### [MATERIAL FOR THIS TASK]
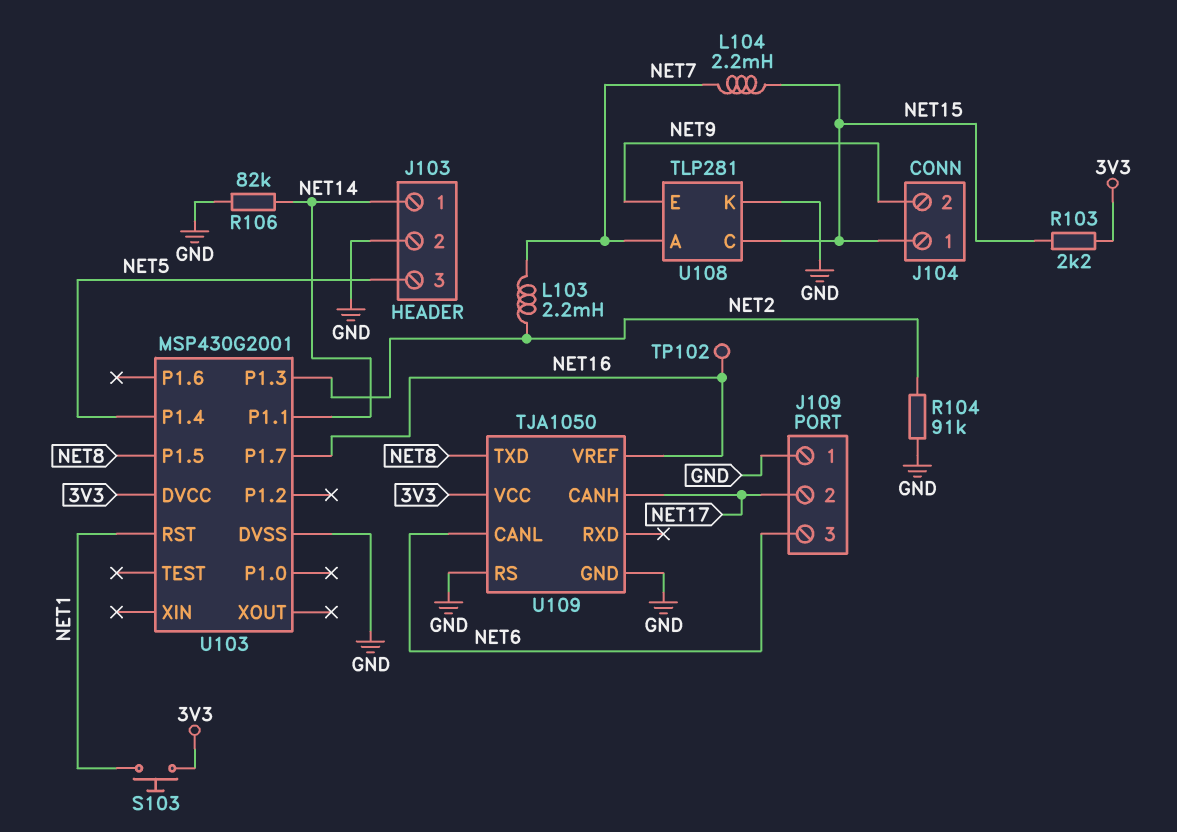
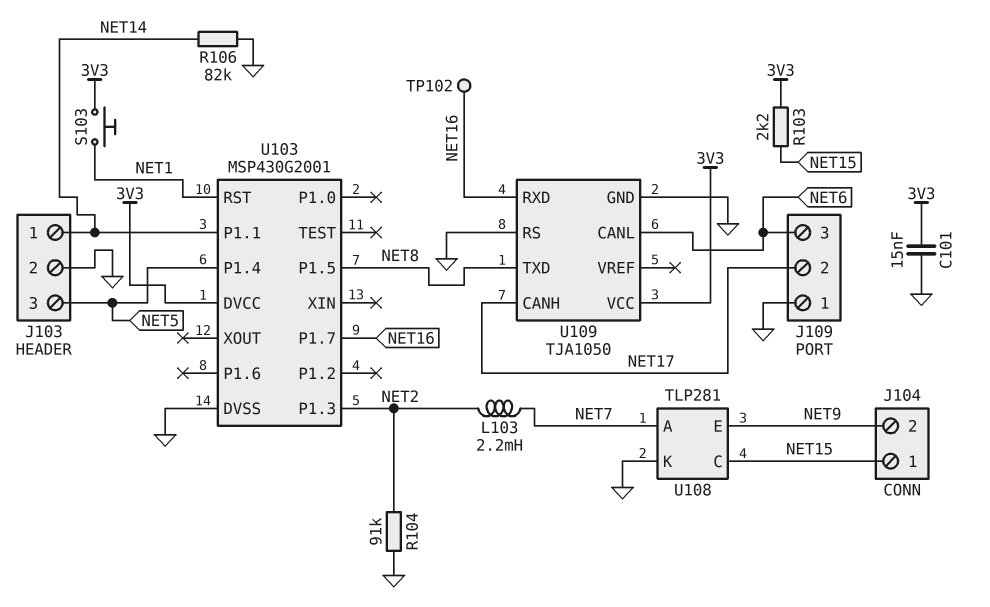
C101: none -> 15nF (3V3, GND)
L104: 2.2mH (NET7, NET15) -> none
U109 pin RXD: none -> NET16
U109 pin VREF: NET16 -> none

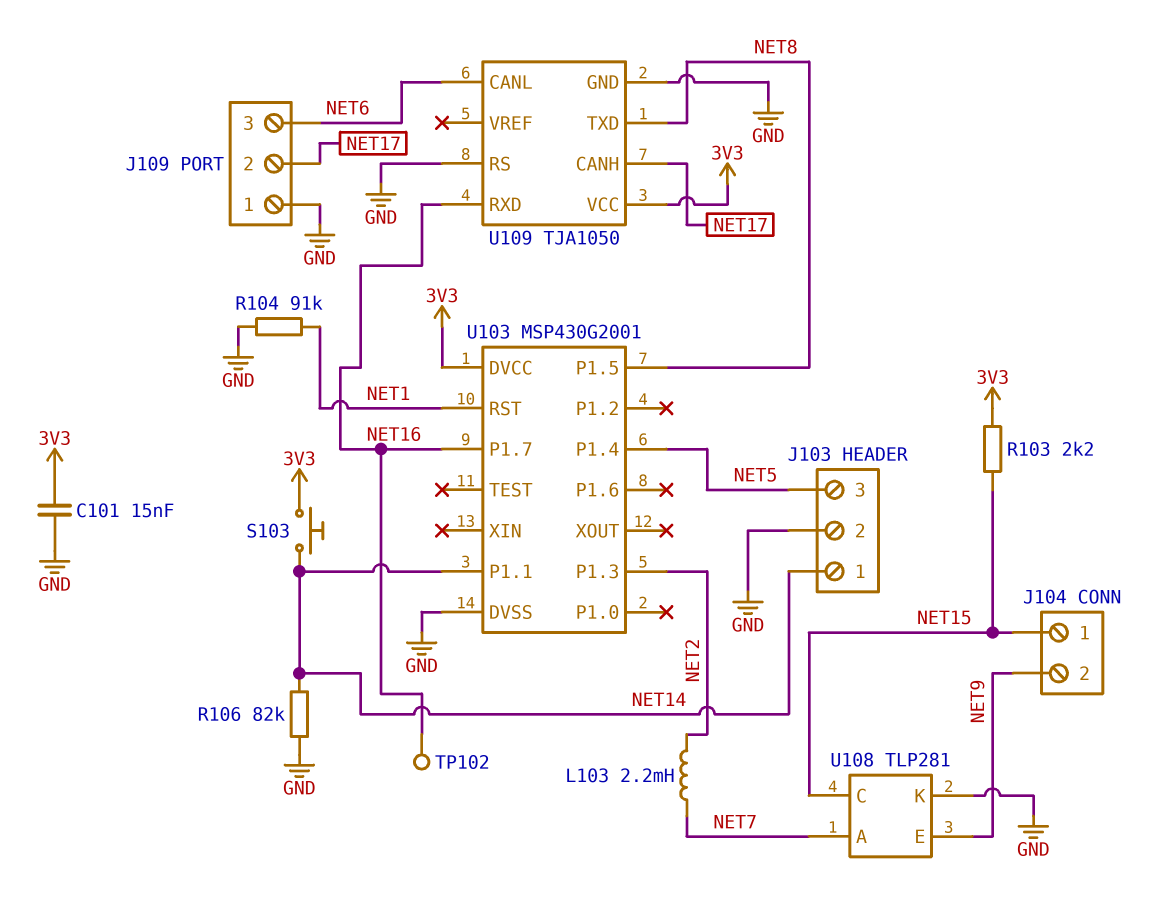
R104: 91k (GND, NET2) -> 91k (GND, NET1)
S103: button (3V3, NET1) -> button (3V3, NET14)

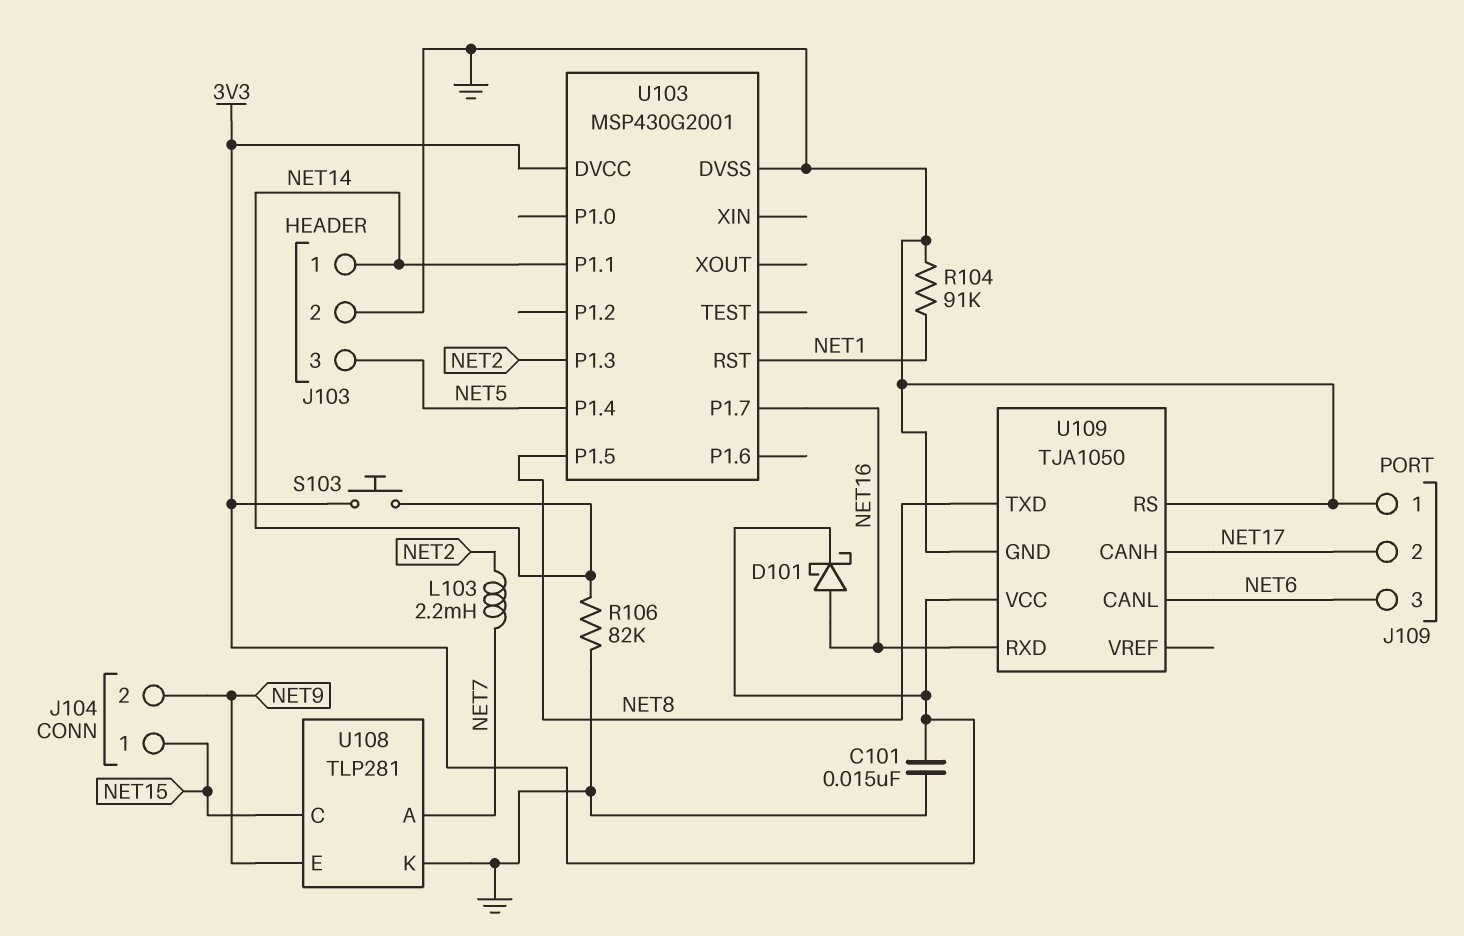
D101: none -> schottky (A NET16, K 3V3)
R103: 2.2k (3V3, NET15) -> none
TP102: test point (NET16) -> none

### [TASK TO COMPLETE]
Only the lines from the line with "S103: button (3V3, NET1)" through the closing line of the data, both included, should be set down, exactly as written and without pictures.

### [RESULT OF THE TASK]
S103: button (3V3, NET1) -> button (3V3, NET14)

D101: none -> schottky (A NET16, K 3V3)
R103: 2.2k (3V3, NET15) -> none
TP102: test point (NET16) -> none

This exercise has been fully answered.